#### Work item:
Lines from the one containing "yellow spray bottle: 3 -> 0" to the end of the records, both ends included and exactly as written, are the whole answer, and no pictures go in it.

#### Source material:
========

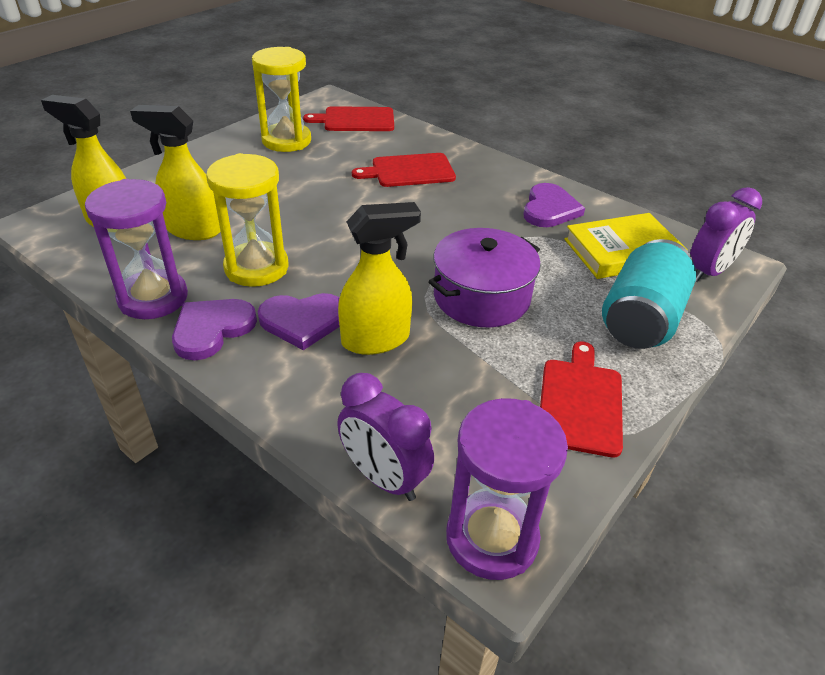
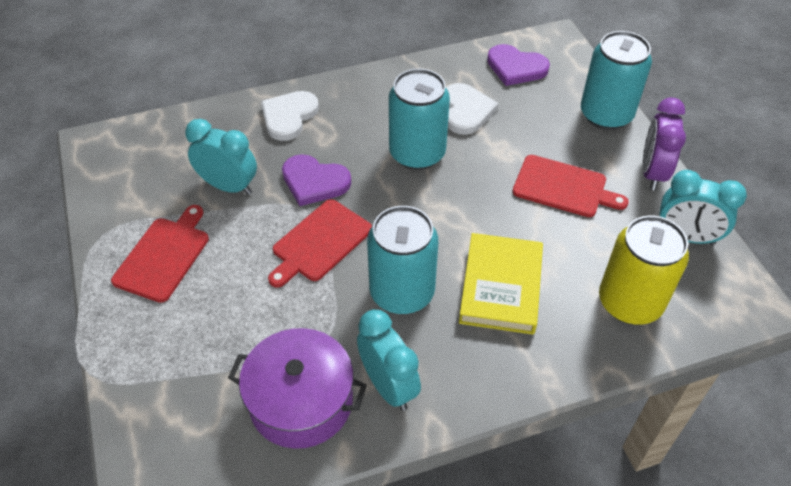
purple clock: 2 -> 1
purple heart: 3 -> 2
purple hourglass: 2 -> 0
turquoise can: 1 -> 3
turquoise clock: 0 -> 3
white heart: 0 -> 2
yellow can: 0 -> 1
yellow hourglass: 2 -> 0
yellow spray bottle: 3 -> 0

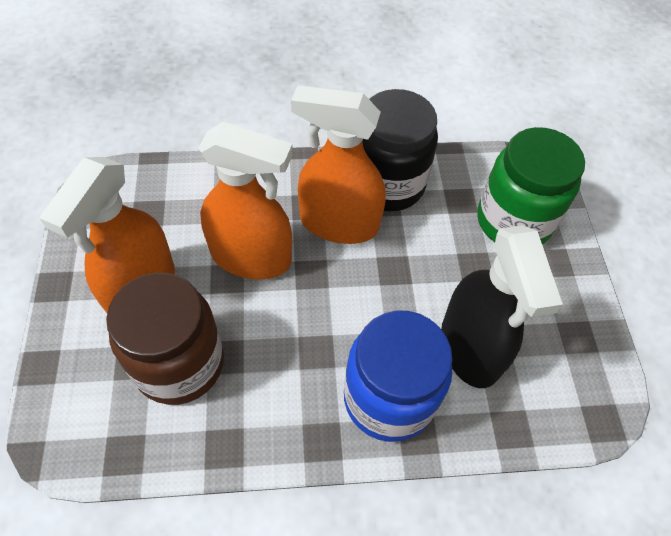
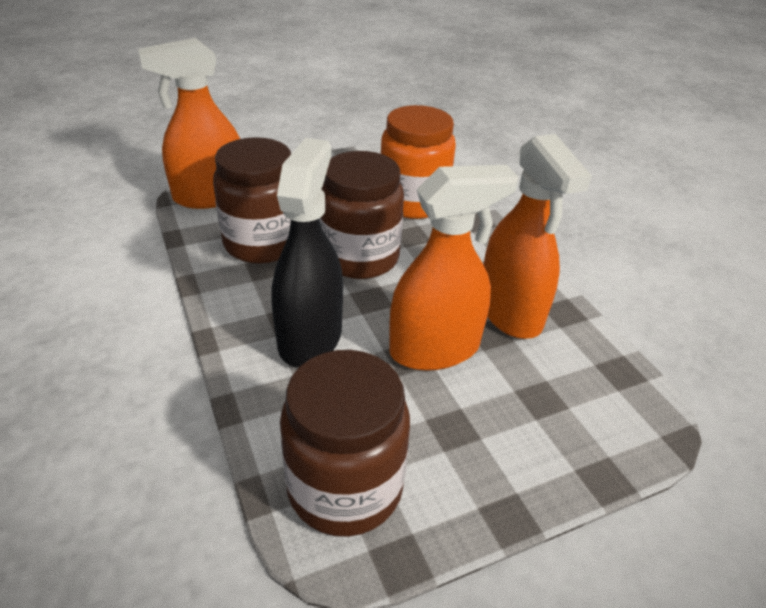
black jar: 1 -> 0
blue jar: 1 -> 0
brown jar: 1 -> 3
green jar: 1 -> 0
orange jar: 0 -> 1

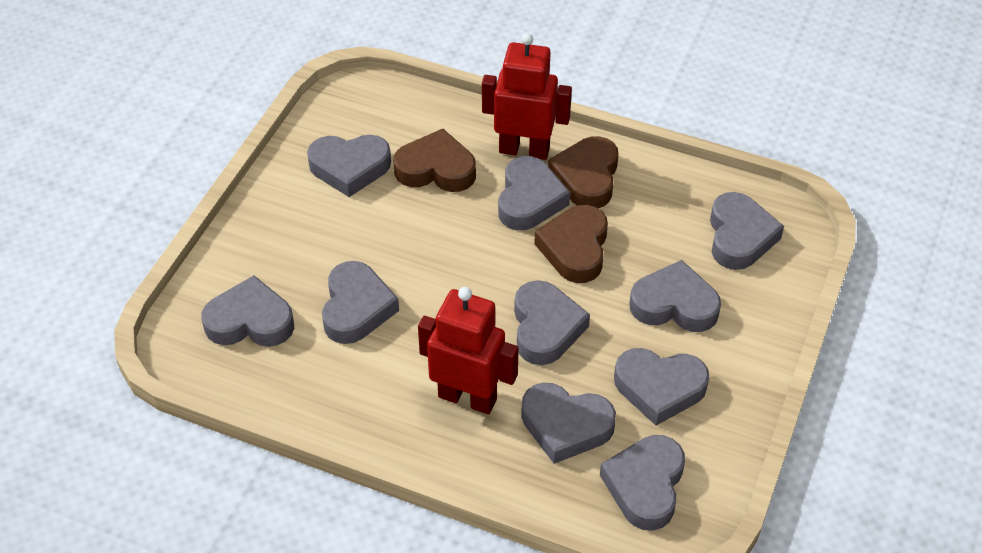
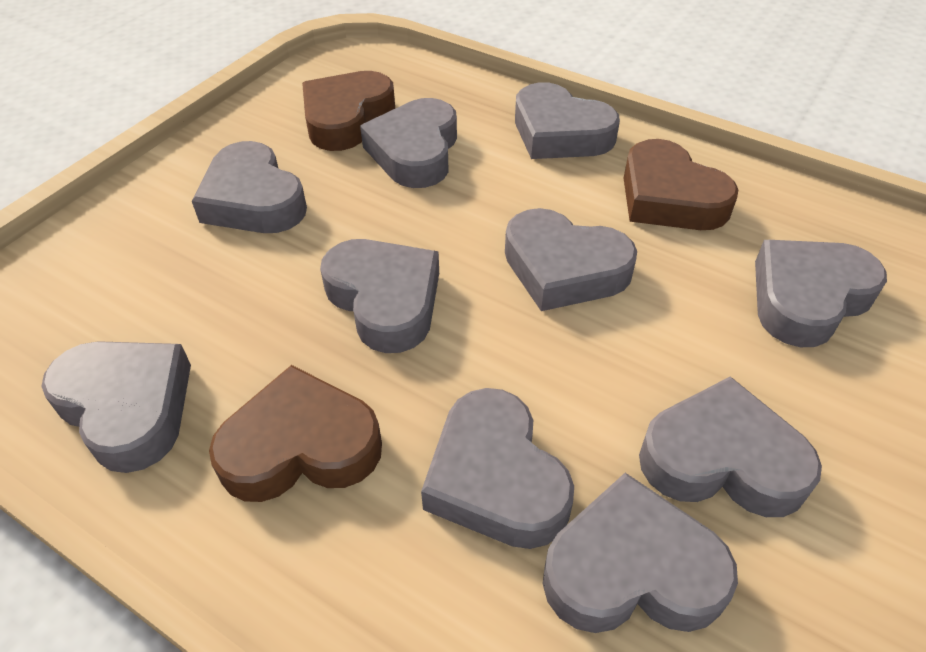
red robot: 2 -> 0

========

#### The completed task:
yellow spray bottle: 3 -> 0

black jar: 1 -> 0
blue jar: 1 -> 0
brown jar: 1 -> 3
green jar: 1 -> 0
orange jar: 0 -> 1

red robot: 2 -> 0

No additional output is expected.